Task requirements:
Among the entries below, please repeat exactly and only the lines from the line containing "C2: 10uF (+5V, N1) -> none" to the line containing "U3: 74AHC595 -> 74HC595", both lines included.

Task input:
..............................

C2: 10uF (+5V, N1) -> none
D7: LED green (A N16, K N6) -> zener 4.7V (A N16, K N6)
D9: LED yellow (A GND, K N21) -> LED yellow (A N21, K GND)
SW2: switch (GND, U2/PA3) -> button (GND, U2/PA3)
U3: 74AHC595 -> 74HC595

..............................

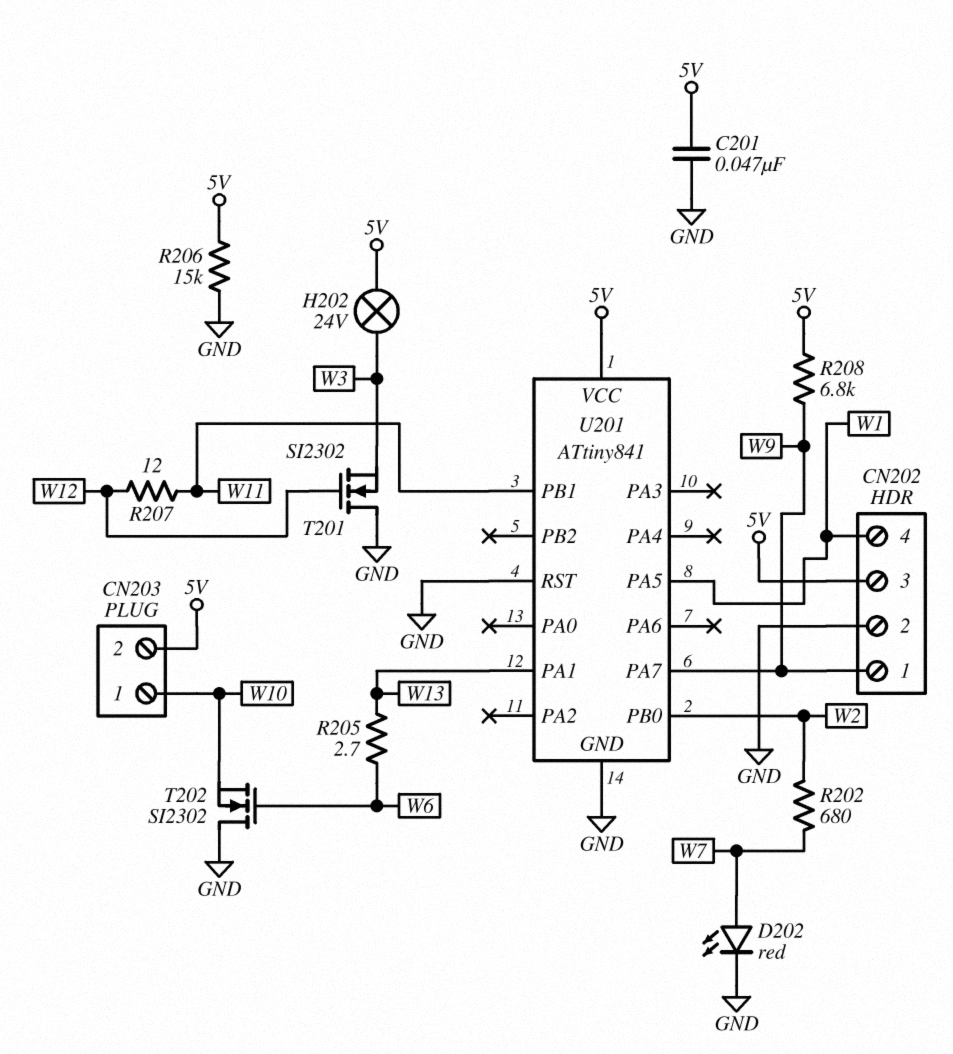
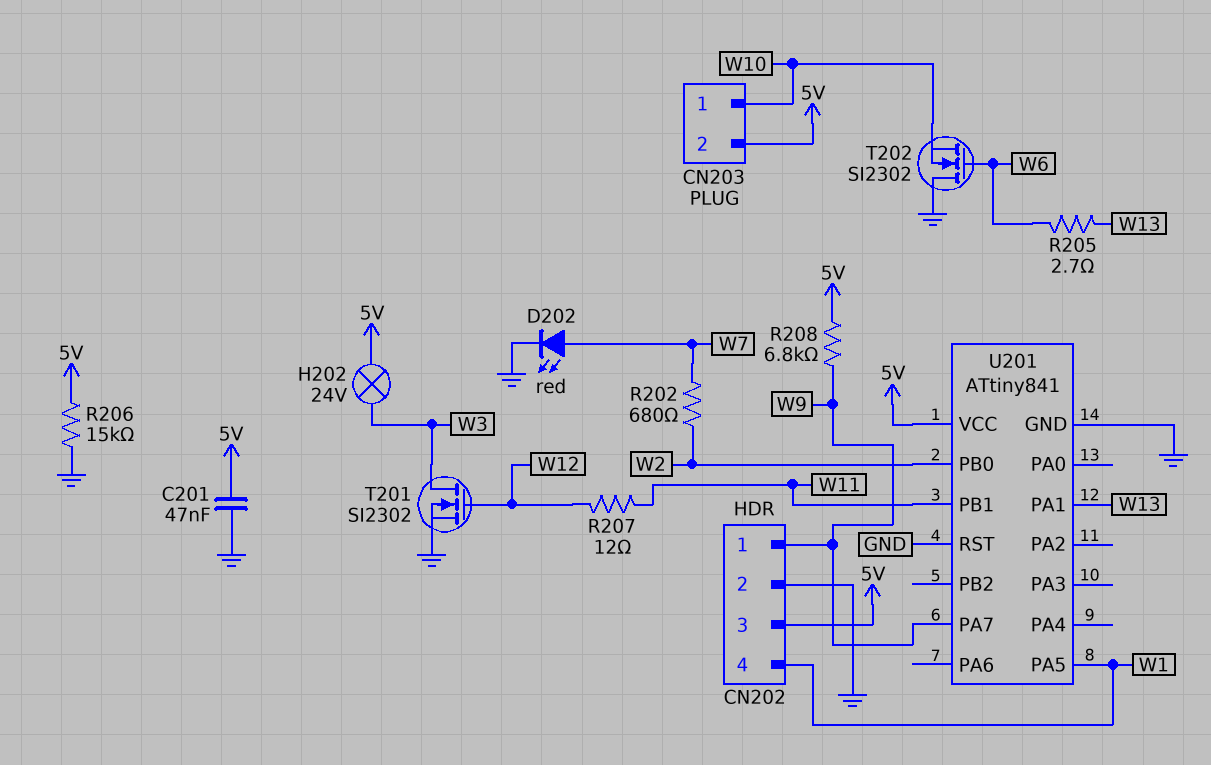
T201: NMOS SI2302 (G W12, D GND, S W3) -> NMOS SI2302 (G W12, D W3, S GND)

..............................

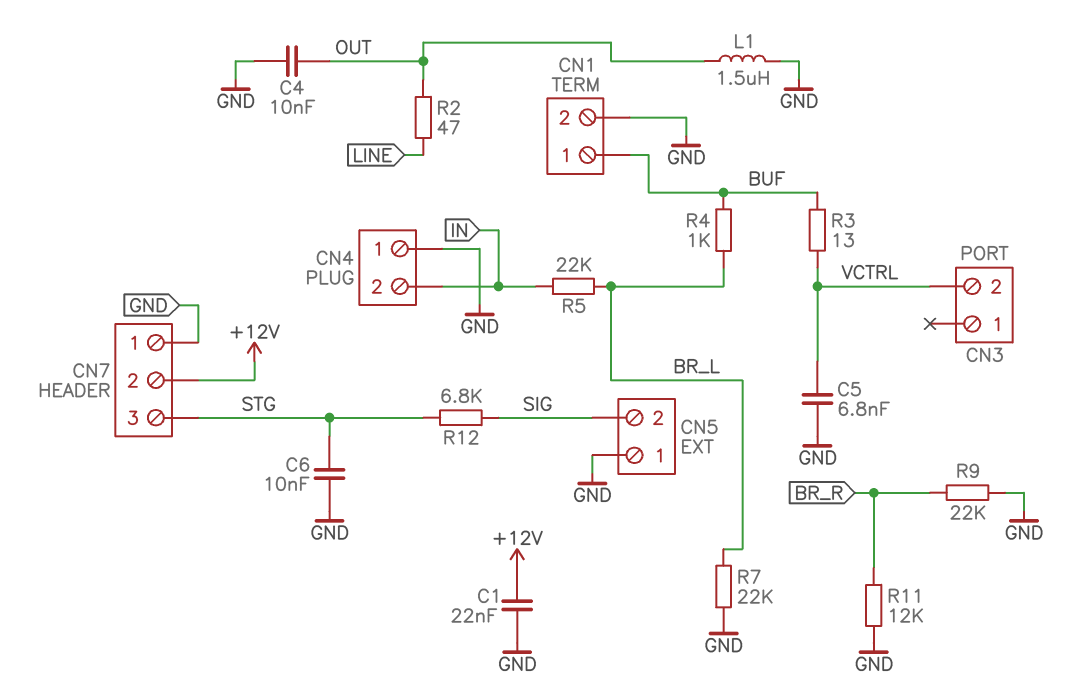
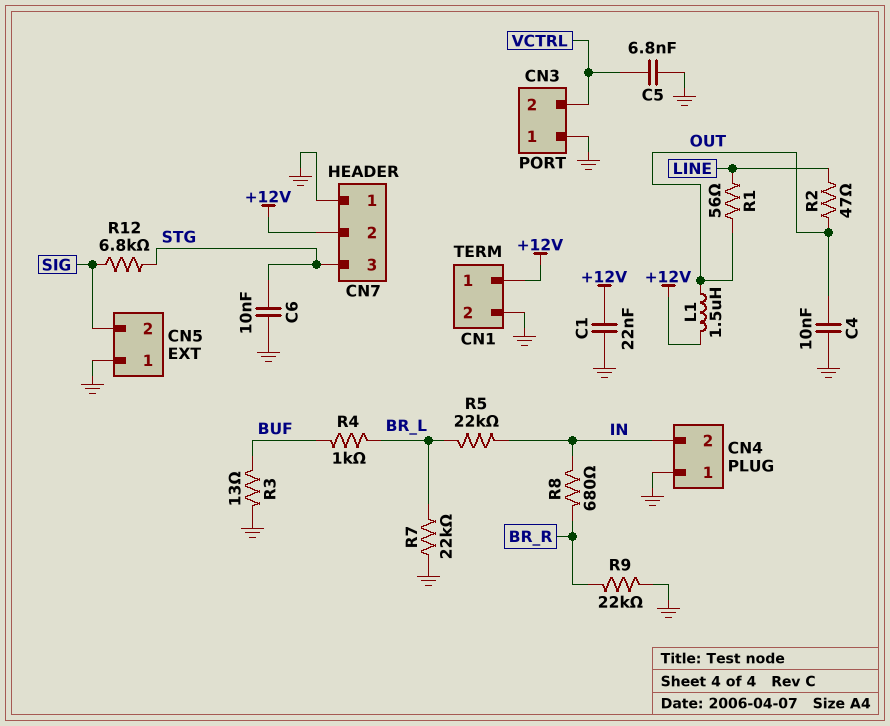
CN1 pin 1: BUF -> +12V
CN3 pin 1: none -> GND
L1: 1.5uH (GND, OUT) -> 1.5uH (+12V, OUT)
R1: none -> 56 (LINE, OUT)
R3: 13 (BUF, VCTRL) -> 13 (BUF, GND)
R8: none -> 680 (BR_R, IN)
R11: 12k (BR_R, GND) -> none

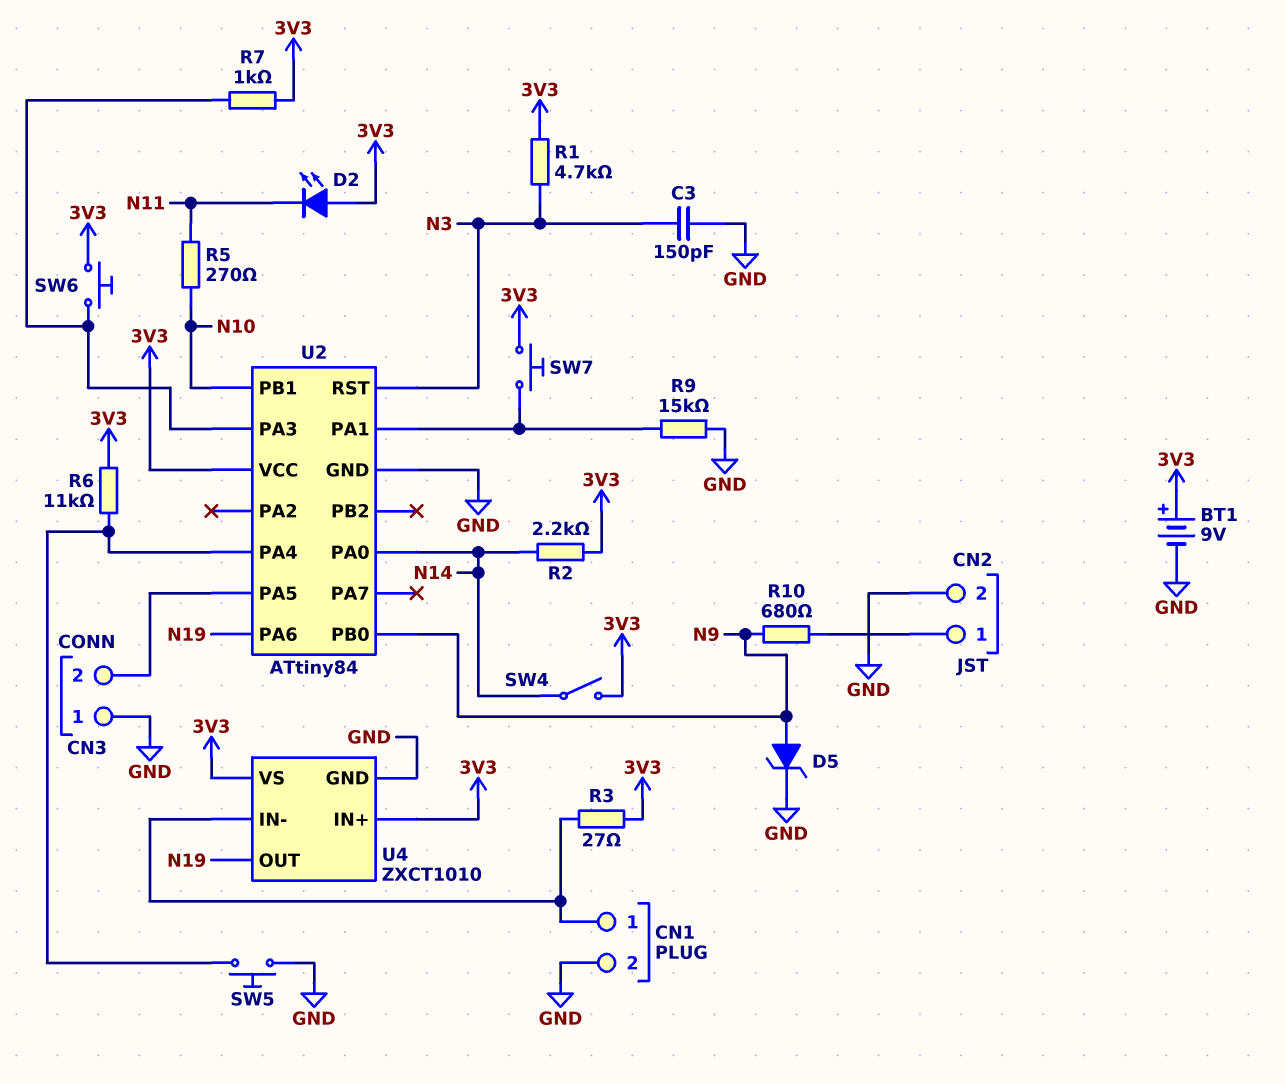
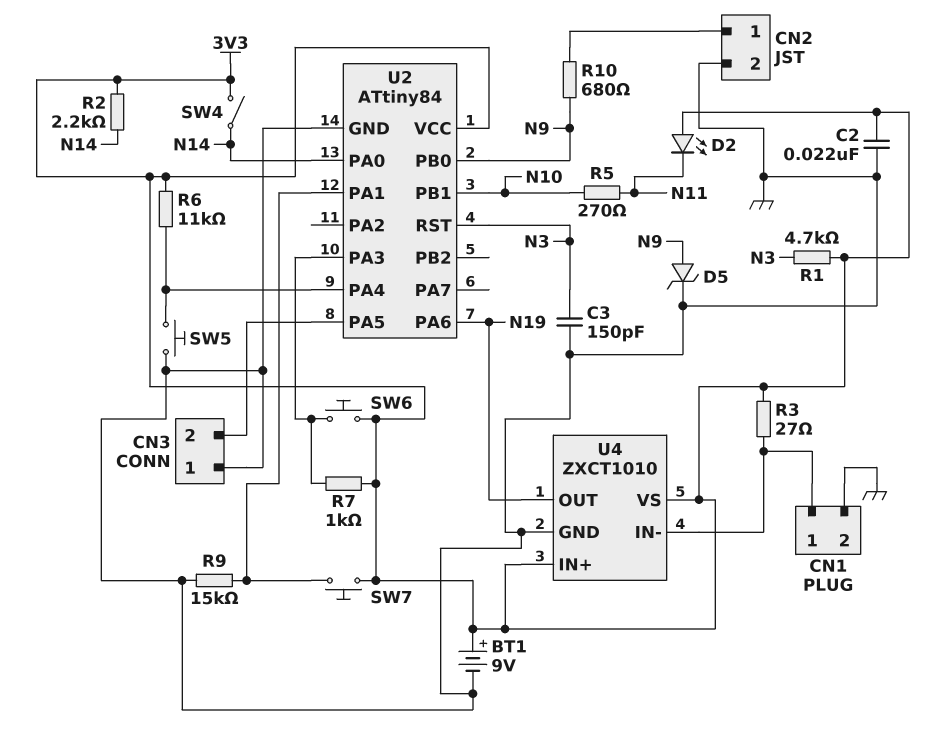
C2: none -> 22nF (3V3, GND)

..............................

Exercise result:
C2: 10uF (+5V, N1) -> none
D7: LED green (A N16, K N6) -> zener 4.7V (A N16, K N6)
D9: LED yellow (A GND, K N21) -> LED yellow (A N21, K GND)
SW2: switch (GND, U2/PA3) -> button (GND, U2/PA3)
U3: 74AHC595 -> 74HC595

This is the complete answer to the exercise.